> WORK TASK: Output verbatim the line with "none -> red round brick I1 level 2" together with every line beneath it, ending at the last line of the entries.

> SUPPLIED ENTRIES:
BEGIN

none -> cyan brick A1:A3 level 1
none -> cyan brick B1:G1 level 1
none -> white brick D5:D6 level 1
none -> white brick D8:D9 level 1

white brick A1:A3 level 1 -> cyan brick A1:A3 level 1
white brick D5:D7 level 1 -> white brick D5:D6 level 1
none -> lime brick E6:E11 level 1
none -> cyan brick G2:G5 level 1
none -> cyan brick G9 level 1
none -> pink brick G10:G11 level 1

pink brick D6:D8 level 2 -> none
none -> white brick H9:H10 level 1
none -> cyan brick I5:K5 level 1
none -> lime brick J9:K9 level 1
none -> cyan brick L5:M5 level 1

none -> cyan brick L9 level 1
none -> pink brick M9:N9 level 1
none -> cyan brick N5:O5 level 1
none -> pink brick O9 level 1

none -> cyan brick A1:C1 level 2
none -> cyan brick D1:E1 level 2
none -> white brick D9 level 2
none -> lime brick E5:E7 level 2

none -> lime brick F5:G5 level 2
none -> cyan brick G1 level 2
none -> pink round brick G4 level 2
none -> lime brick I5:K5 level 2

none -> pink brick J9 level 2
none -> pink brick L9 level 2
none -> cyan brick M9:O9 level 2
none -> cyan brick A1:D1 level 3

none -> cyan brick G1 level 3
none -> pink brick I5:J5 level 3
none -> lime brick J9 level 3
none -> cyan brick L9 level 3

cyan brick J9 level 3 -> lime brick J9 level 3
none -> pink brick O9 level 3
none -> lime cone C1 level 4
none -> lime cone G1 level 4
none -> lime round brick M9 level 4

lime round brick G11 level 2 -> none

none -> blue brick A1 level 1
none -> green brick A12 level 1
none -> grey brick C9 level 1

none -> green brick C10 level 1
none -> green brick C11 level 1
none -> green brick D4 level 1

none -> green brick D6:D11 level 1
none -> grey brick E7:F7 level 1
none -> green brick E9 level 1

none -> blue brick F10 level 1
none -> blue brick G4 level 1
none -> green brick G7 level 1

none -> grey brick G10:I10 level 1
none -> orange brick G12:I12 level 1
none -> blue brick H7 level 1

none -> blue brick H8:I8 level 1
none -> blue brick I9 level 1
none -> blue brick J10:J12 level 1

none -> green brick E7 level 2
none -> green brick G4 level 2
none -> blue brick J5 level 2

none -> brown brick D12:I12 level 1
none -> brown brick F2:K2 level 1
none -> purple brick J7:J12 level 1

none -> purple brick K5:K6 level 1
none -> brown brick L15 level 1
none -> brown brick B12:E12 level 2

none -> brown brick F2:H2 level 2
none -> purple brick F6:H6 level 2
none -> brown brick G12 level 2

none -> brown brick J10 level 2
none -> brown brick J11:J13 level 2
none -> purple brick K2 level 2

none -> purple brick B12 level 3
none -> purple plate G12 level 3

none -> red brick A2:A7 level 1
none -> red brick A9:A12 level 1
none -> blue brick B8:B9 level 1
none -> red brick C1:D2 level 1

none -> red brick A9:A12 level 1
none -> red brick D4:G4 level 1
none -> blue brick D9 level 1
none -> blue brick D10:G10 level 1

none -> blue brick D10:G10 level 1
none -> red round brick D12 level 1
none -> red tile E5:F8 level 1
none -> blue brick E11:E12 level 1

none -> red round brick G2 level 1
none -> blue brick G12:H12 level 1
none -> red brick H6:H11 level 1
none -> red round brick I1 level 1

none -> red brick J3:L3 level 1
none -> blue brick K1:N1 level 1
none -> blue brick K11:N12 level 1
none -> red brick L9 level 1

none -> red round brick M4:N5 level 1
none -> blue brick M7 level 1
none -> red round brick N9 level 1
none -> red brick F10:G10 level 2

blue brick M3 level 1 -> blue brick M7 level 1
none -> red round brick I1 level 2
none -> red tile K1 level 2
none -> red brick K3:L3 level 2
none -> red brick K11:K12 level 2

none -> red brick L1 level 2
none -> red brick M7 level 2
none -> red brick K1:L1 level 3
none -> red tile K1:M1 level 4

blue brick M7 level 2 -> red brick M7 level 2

END

> EXPECTED ANSWER:
none -> red round brick I1 level 2
none -> red tile K1 level 2
none -> red brick K3:L3 level 2
none -> red brick K11:K12 level 2

none -> red brick L1 level 2
none -> red brick M7 level 2
none -> red brick K1:L1 level 3
none -> red tile K1:M1 level 4

blue brick M7 level 2 -> red brick M7 level 2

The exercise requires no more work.